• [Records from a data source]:
● ● ●
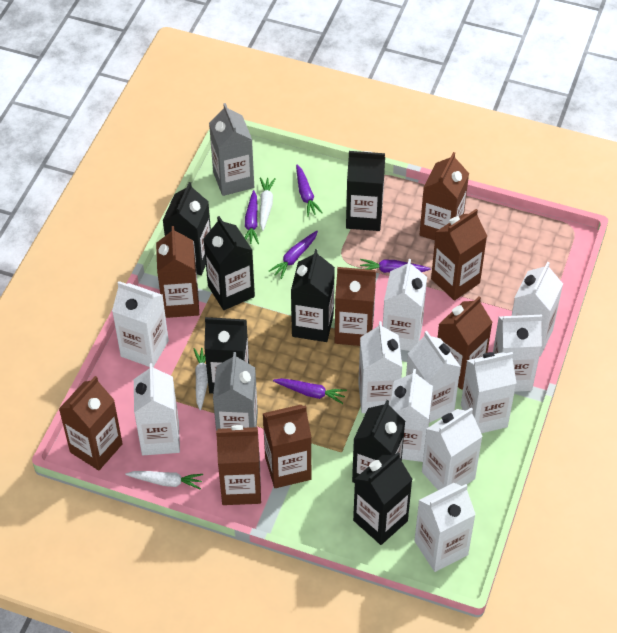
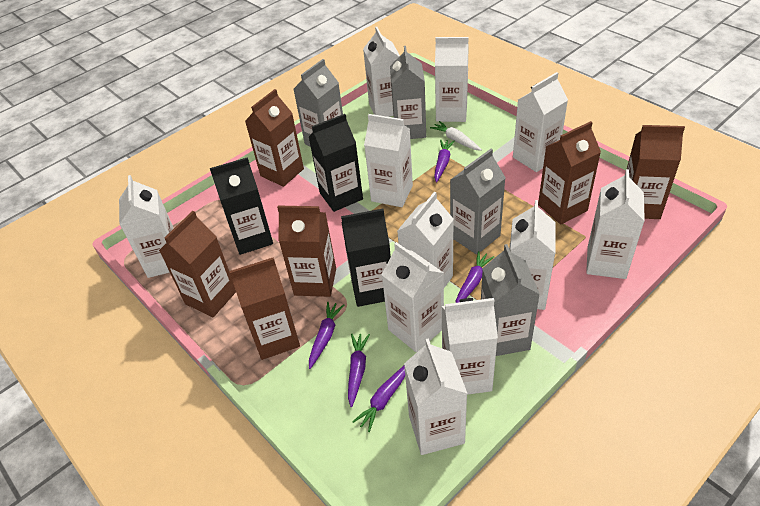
black carton: 7 -> 3
brown carton: 8 -> 6
grey carton: 2 -> 4
white carrot: 3 -> 1

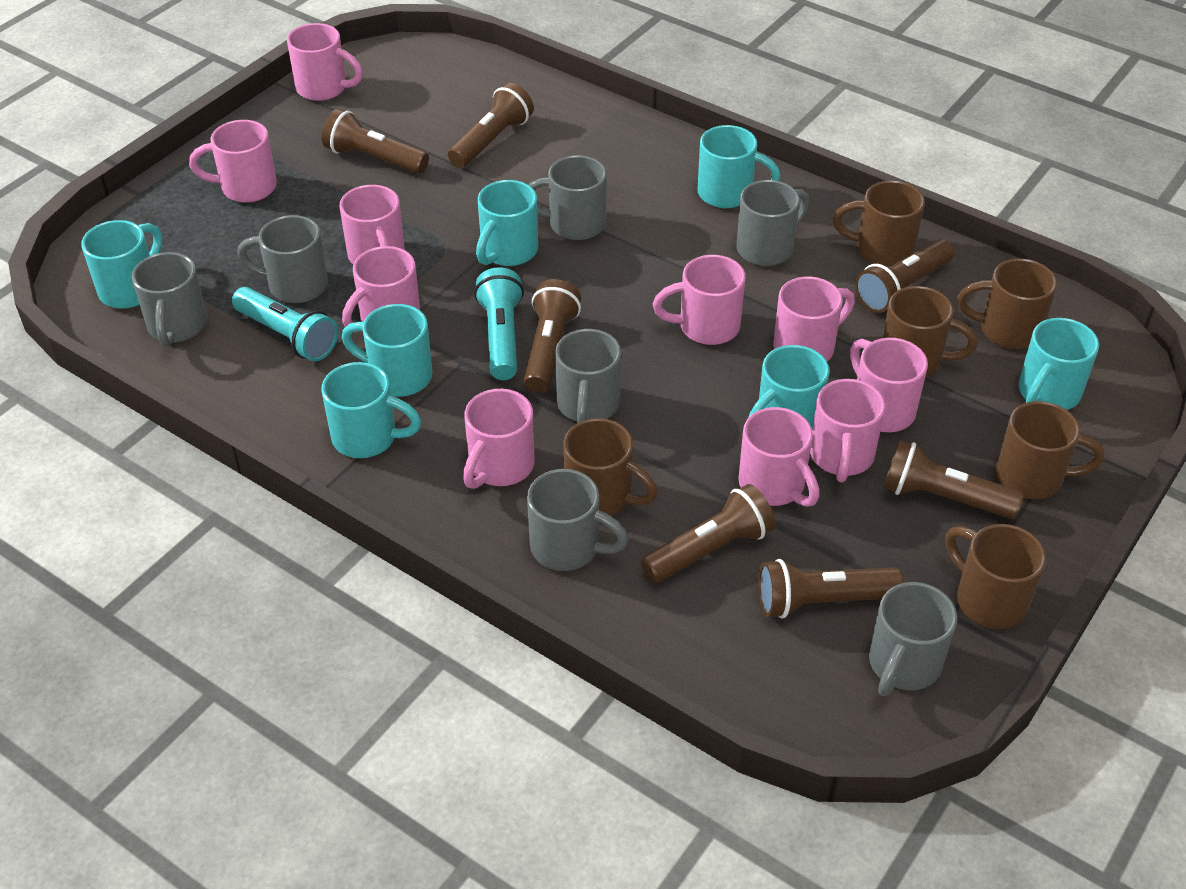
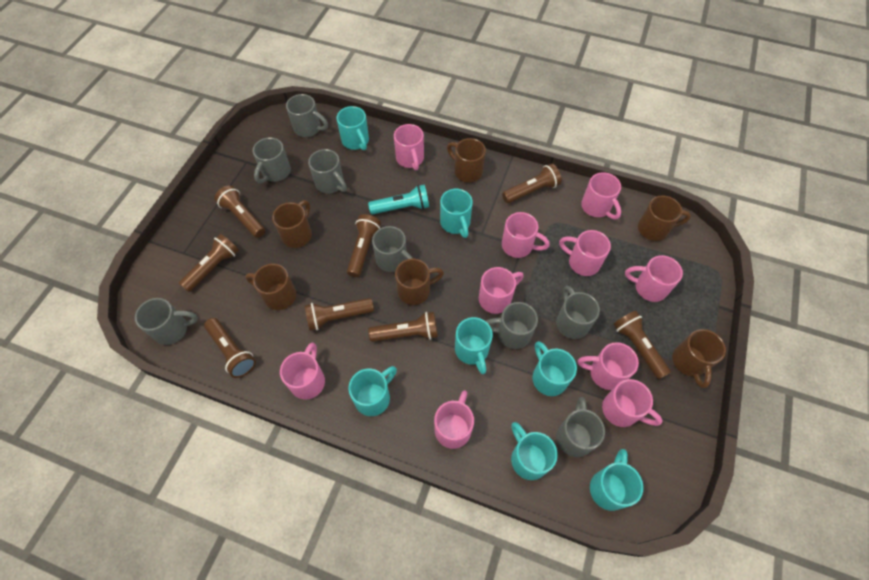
brown flashlight: 7 -> 8
grey mug: 7 -> 8
turquoise flashlight: 2 -> 1

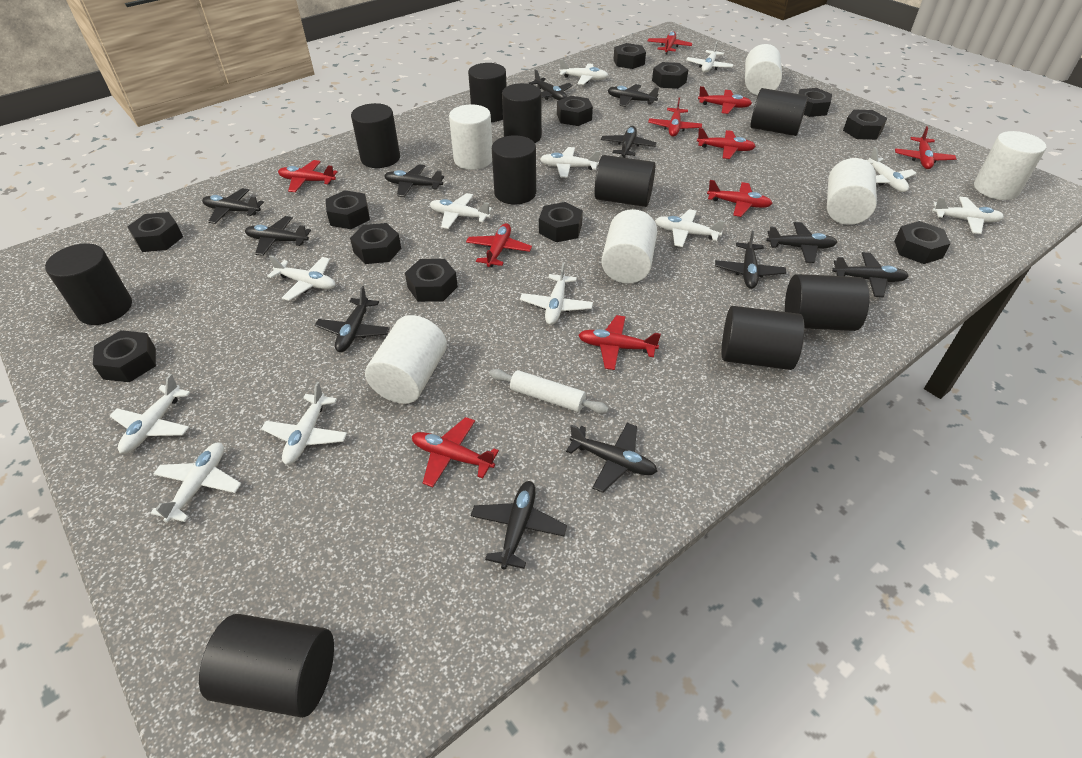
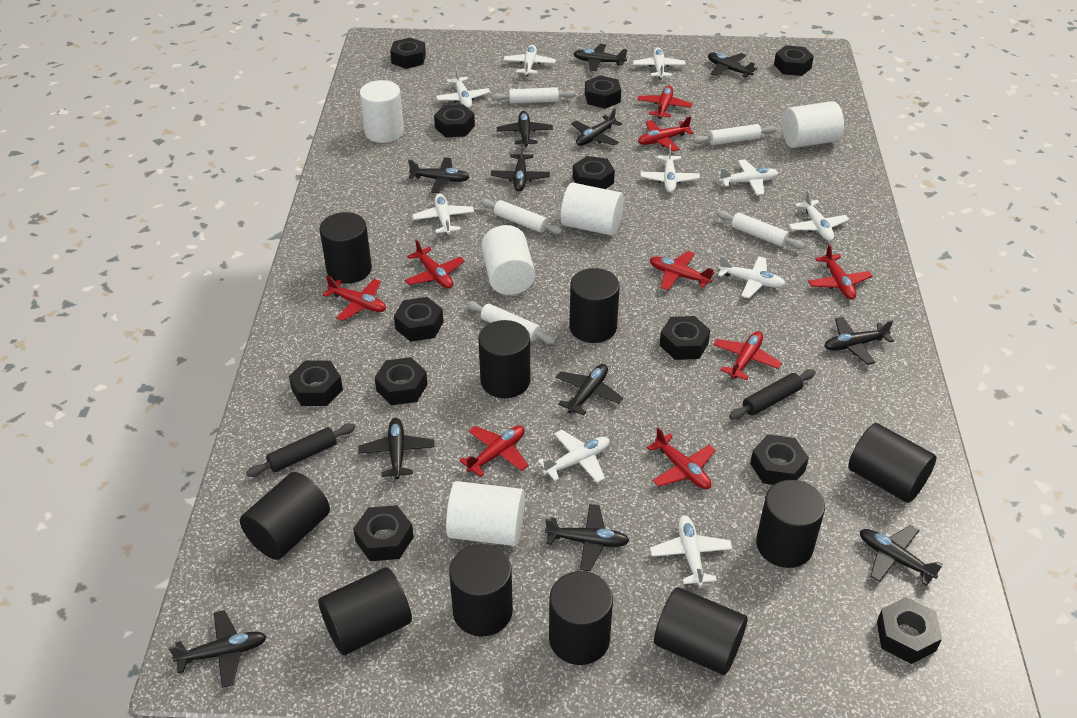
black rolling pin: 0 -> 2
red plane: 10 -> 9
white cylinder: 6 -> 5
white plane: 12 -> 10
white rolling pin: 1 -> 5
● ● ●
• [Exercise goal]: For each line above that includes the word "white", make a copy of that line.

• [Reply]:
white carrot: 3 -> 1
white cylinder: 6 -> 5
white plane: 12 -> 10
white rolling pin: 1 -> 5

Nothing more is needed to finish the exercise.